Required work: Each line from the one containing "D1: diode 1N4007" through the last line of the records below is to be set down exactly; the rest stays out.

** Opening Input data block **

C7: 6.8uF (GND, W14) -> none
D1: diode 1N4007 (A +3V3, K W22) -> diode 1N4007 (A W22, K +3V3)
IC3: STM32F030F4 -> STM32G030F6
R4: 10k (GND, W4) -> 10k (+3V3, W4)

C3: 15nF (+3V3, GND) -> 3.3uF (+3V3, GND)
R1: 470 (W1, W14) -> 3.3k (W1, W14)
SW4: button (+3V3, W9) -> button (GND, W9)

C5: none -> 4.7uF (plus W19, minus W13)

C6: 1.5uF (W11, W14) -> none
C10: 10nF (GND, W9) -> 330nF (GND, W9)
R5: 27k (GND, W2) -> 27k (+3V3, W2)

** Closing Input data block **

Answer section:
D1: diode 1N4007 (A +3V3, K W22) -> diode 1N4007 (A W22, K +3V3)
IC3: STM32F030F4 -> STM32G030F6
R4: 10k (GND, W4) -> 10k (+3V3, W4)

C3: 15nF (+3V3, GND) -> 3.3uF (+3V3, GND)
R1: 470 (W1, W14) -> 3.3k (W1, W14)
SW4: button (+3V3, W9) -> button (GND, W9)

C5: none -> 4.7uF (plus W19, minus W13)

C6: 1.5uF (W11, W14) -> none
C10: 10nF (GND, W9) -> 330nF (GND, W9)
R5: 27k (GND, W2) -> 27k (+3V3, W2)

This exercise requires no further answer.